Objective — Rewrite the data below, swapping every "purple hexagon" for "violet hexagon" and keeping everything else the same. Omit the pictures from your answer.

Entries taken from a collection —
----------
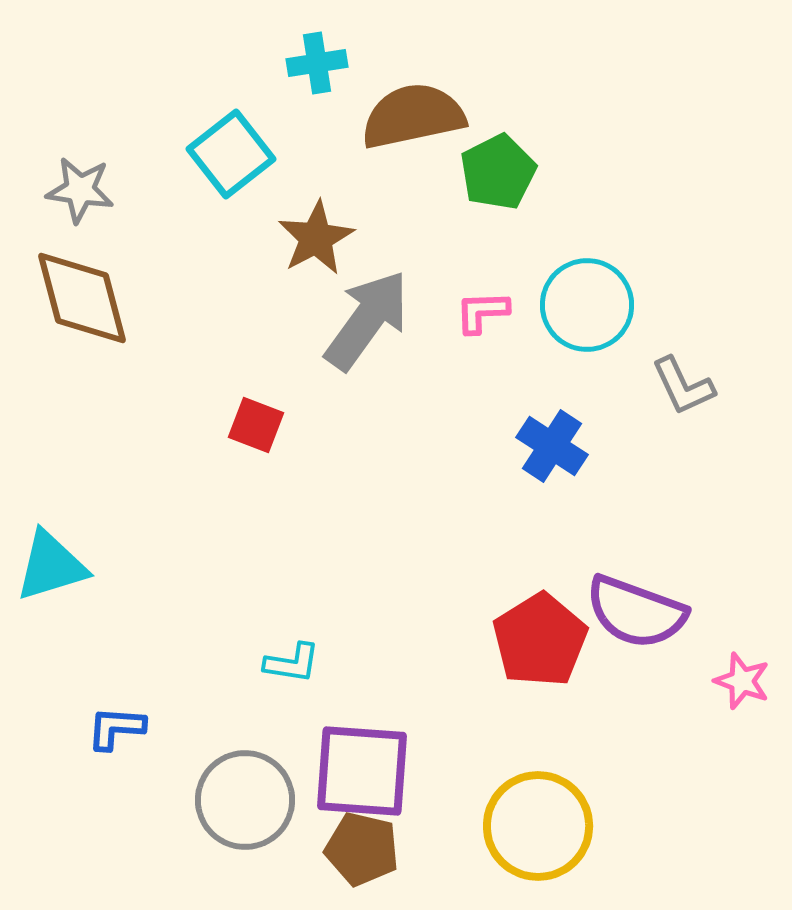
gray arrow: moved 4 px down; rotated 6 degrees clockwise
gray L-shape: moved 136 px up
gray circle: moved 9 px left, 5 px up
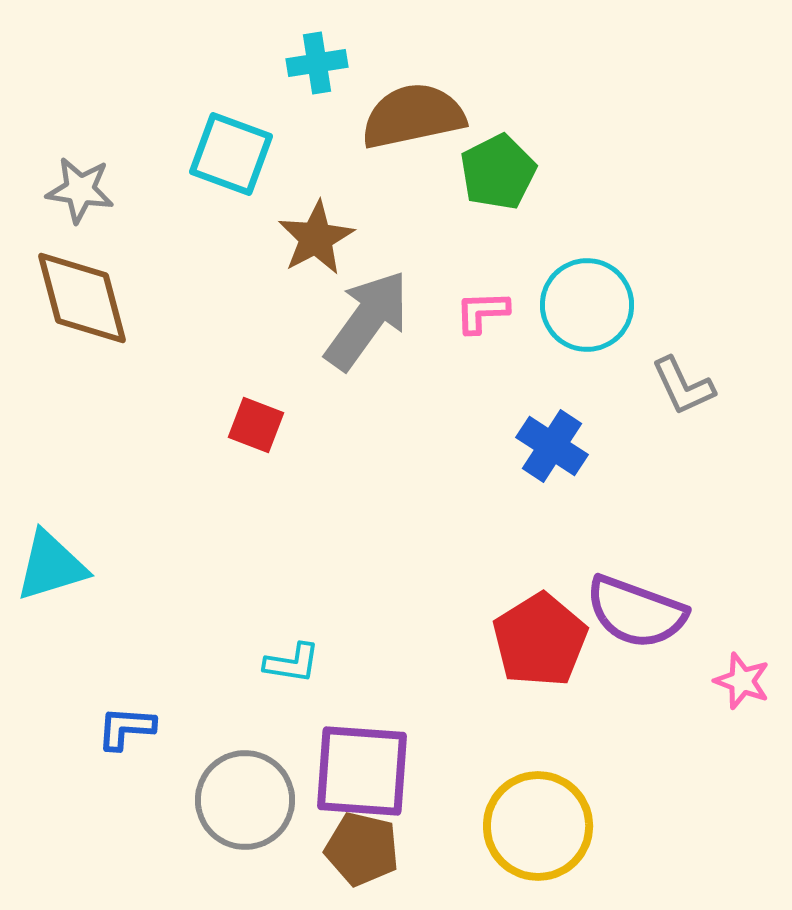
cyan square: rotated 32 degrees counterclockwise
blue L-shape: moved 10 px right
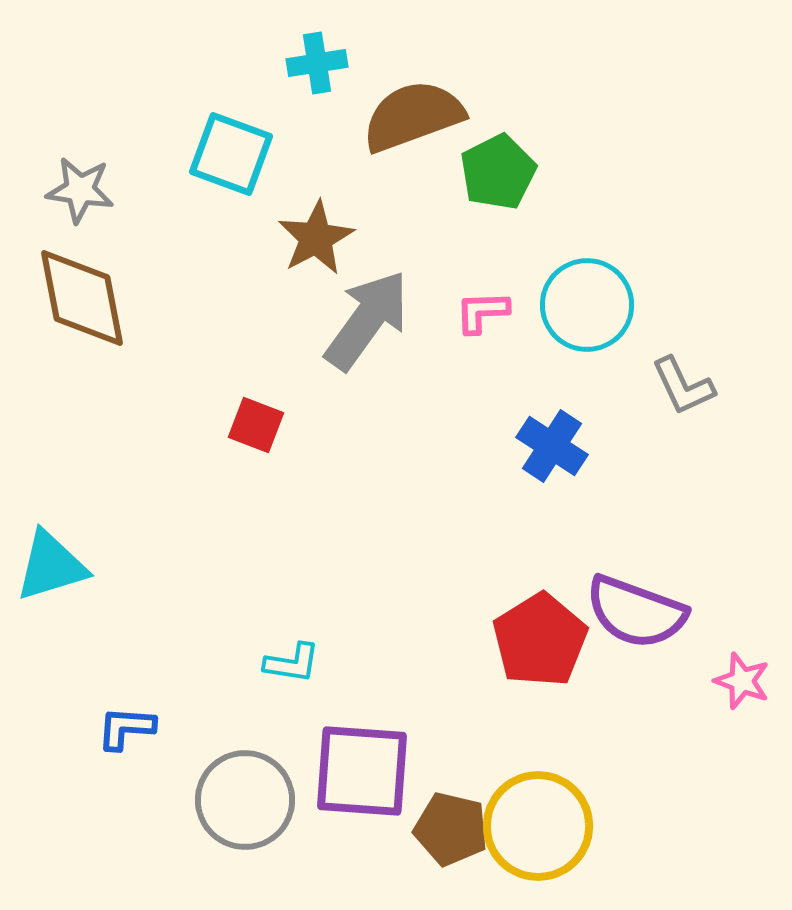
brown semicircle: rotated 8 degrees counterclockwise
brown diamond: rotated 4 degrees clockwise
brown pentagon: moved 89 px right, 20 px up
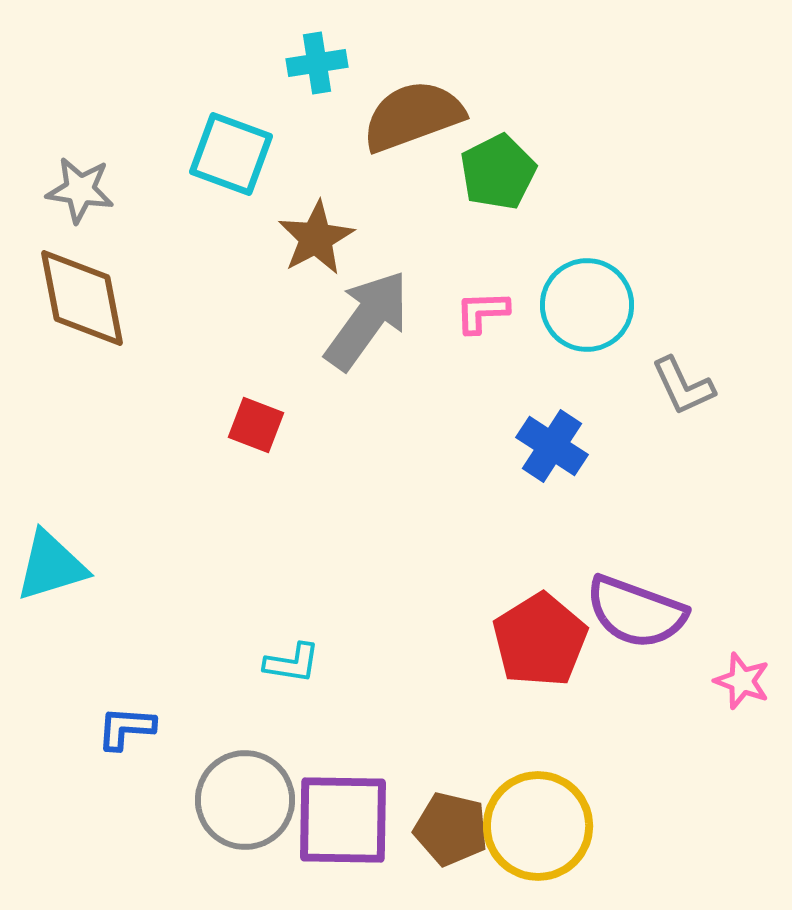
purple square: moved 19 px left, 49 px down; rotated 3 degrees counterclockwise
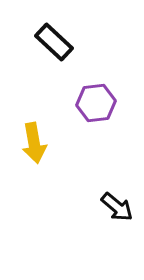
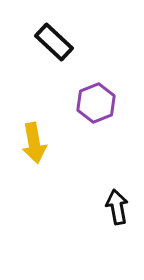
purple hexagon: rotated 15 degrees counterclockwise
black arrow: rotated 140 degrees counterclockwise
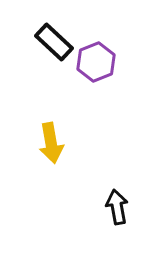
purple hexagon: moved 41 px up
yellow arrow: moved 17 px right
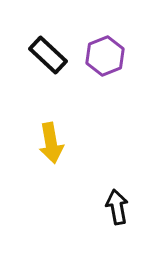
black rectangle: moved 6 px left, 13 px down
purple hexagon: moved 9 px right, 6 px up
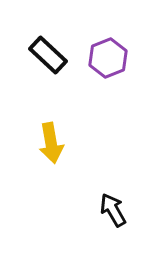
purple hexagon: moved 3 px right, 2 px down
black arrow: moved 4 px left, 3 px down; rotated 20 degrees counterclockwise
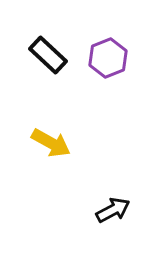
yellow arrow: rotated 51 degrees counterclockwise
black arrow: rotated 92 degrees clockwise
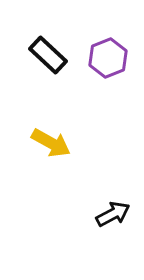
black arrow: moved 4 px down
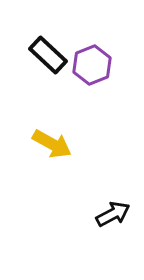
----------
Response below —
gray arrow: moved 4 px down; rotated 6 degrees clockwise
gray L-shape: moved 136 px up
gray circle: moved 9 px left, 5 px up
cyan square: rotated 32 degrees counterclockwise
blue L-shape: moved 10 px right
brown semicircle: rotated 8 degrees counterclockwise
brown diamond: rotated 4 degrees clockwise
brown pentagon: moved 89 px right, 20 px up
purple square: moved 19 px left, 49 px down; rotated 3 degrees counterclockwise
violet hexagon: rotated 15 degrees counterclockwise
black arrow: rotated 140 degrees counterclockwise
violet hexagon: moved 41 px up
yellow arrow: moved 17 px right
black rectangle: moved 6 px left, 13 px down
violet hexagon: moved 9 px right, 6 px up
violet hexagon: moved 3 px right, 2 px down
black arrow: moved 4 px left, 3 px down; rotated 20 degrees counterclockwise
yellow arrow: rotated 51 degrees counterclockwise
black arrow: rotated 92 degrees clockwise
black arrow: moved 4 px down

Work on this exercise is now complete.